* **Problem statement**
Every line of the material is to be returned verbatim. Pictures stay out.

* **Dataset section**
◆ ◆ ◆ ◆ ◆
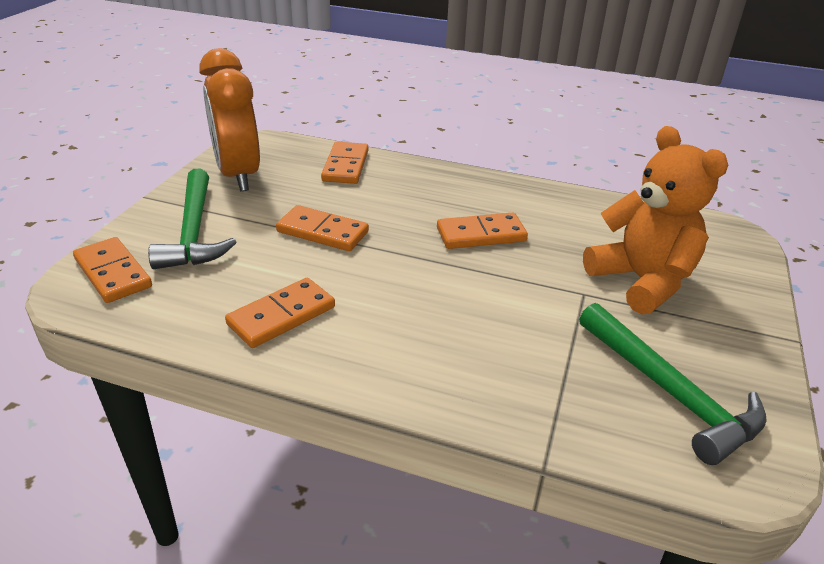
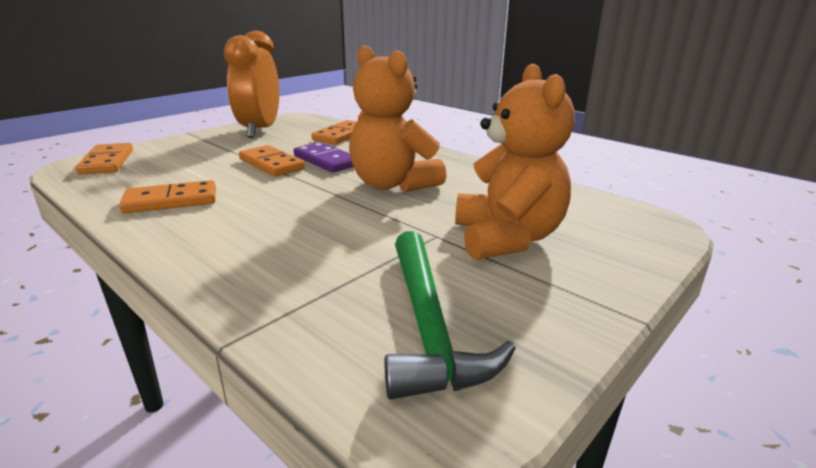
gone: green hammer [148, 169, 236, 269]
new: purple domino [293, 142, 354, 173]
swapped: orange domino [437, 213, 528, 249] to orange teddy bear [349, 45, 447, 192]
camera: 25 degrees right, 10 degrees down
◆ ◆ ◆ ◆ ◆
* **Response to this task**
gone: green hammer [148, 169, 236, 269]
new: purple domino [293, 142, 354, 173]
swapped: orange domino [437, 213, 528, 249] to orange teddy bear [349, 45, 447, 192]
camera: 25 degrees right, 10 degrees down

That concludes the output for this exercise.